--- START ---
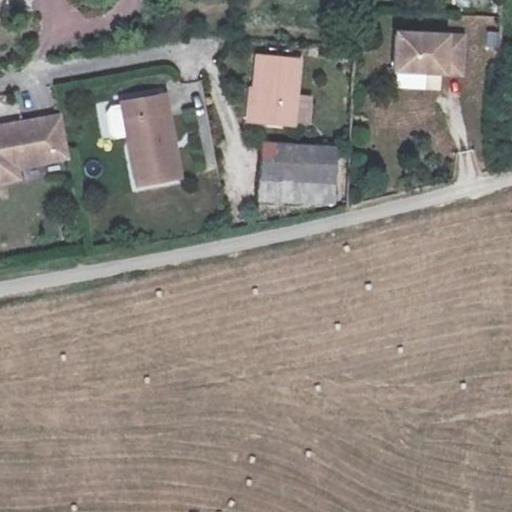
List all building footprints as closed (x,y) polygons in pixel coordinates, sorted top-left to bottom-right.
[(463,32),(386,29),(385,74),(462,75),(463,32)] [(282,34),(236,30),(230,96),(278,99),(282,34)] [(109,94),(116,132),(125,183),(166,176),(150,87),(109,94)] [(100,135),(116,132),(109,94),(94,97),(100,135)] [(0,161),(51,152),(43,113),(0,121),(0,161)] [(309,166),(311,145),(312,126),(244,122),(239,185),(308,188),(309,166)]
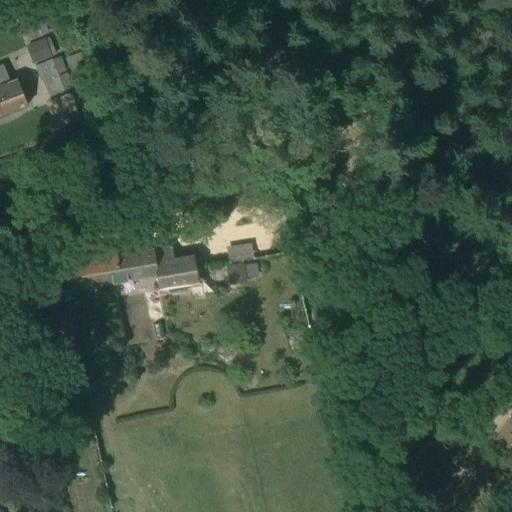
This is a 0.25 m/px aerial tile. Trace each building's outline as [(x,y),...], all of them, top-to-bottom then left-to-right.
[(33,15),(15,23),(19,34),(23,32),(26,41),(41,35),(33,15)] [(44,38),(25,45),(32,64),(51,57),(44,38)] [(52,59),(34,65),(48,96),(64,90),(52,59)] [(1,64),(0,64),(0,115),(26,105),(16,79),(9,82),(1,64)] [(74,92),(46,103),(53,122),(81,111),(74,92)] [(115,251),(69,259),(73,289),(156,275),(158,288),(196,282),(202,281),(200,266),(194,267),(192,257),(173,259),(171,246),(116,255),(115,251)] [(243,263),(225,266),(228,286),(246,283),(243,263)] [(255,264),(244,266),(246,278),(256,276),(255,264)] [(62,301),(59,285),(53,286),(54,289),(46,291),(48,303),(62,301)] [(160,306),(158,292),(143,295),(145,308),(160,306)] [(3,324),(0,328),(0,339),(15,349),(22,336),(3,324)] [(29,337),(28,357),(45,357),(45,338),(29,337)] [(71,344),(61,346),(65,366),(75,363),(71,344)]
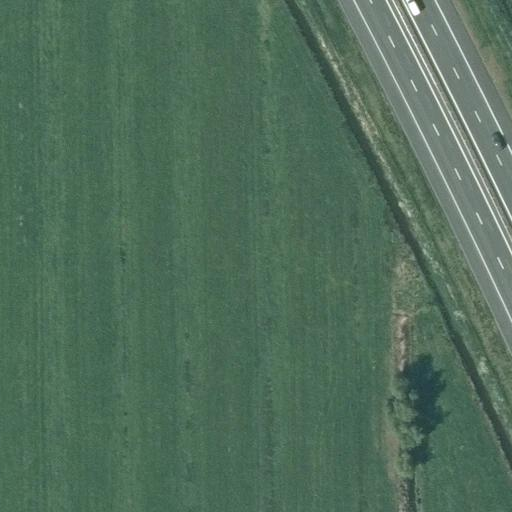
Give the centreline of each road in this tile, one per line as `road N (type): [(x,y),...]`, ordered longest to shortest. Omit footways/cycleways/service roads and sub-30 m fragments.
--- END ---
Please present every row above as a numbered list, skipping blank lines and leaving out the pictures.

1. List all building footprints as closed (x,y) polygons in pixel coordinates, sorted top-left to bottom-right.
2. [(463,32),(386,29),(385,74),(462,75),(463,32)] [(282,34),(236,30),(230,96),(278,99),(282,34)] [(109,94),(116,132),(125,183),(166,176),(150,87),(109,94)] [(100,135),(116,132),(109,94),(94,97),(100,135)] [(0,161),(51,152),(43,113),(0,121),(0,161)] [(309,166),(311,145),(312,126),(244,122),(239,185),(308,188),(309,166)]
3. This is a 0.25 m/px aerial tile. Trace each building's outline as [(x,y),...], all of them, top-to-bottom then left-to-right.
4. [(33,15),(15,23),(19,34),(23,32),(26,41),(41,35),(33,15)] [(44,38),(25,45),(32,64),(51,57),(44,38)] [(52,59),(34,65),(48,96),(64,90),(52,59)] [(1,64),(0,64),(0,115),(26,105),(16,79),(9,82),(1,64)] [(74,92),(46,103),(53,122),(81,111),(74,92)] [(115,251),(69,259),(73,289),(156,275),(158,288),(196,282),(202,281),(200,266),(194,267),(192,257),(173,259),(171,246),(116,255),(115,251)] [(243,263),(225,266),(228,286),(246,283),(243,263)] [(255,264),(244,266),(246,278),(256,276),(255,264)] [(62,301),(59,285),(53,286),(54,289),(46,291),(48,303),(62,301)] [(160,306),(158,292),(143,295),(145,308),(160,306)] [(3,324),(0,328),(0,339),(15,349),(22,336),(3,324)] [(29,337),(28,357),(45,357),(45,338),(29,337)] [(71,344),(61,346),(65,366),(75,363),(71,344)]
5. Give the centreline of each road in this tile, one per line as `road N (type): [(x,y),...]`, ordered longest to shortest. Omit footways/cycleways/service roads and sub-30 m fragments.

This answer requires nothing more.